## PROBLEM TO SOLVE
Out of the material that follows, write out exactly the lines from the line with "camera: 20 degrees left, 5 degrees down" to the line with "(576, 177) = (558, 207): green", both ends included, and no others.

--- SUPPLIED RECORDS Enclosed Below ---

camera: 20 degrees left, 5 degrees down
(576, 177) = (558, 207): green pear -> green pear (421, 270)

--- End of Enclosed SUPPLIED RECORDS ---
--- SUPPLIED RECORDS Enclosed Below ---

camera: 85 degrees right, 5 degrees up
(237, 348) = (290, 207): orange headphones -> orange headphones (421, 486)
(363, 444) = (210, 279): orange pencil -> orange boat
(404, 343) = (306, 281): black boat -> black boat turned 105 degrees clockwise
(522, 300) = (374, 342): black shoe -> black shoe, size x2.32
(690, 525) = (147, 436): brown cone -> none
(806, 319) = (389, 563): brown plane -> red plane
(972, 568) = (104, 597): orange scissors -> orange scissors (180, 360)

--- End of Enclosed SUPPLIED RECORDS ---

## ANSWER SPACE
camera: 20 degrees left, 5 degrees down
(576, 177) = (558, 207): green pear -> green pear (421, 270)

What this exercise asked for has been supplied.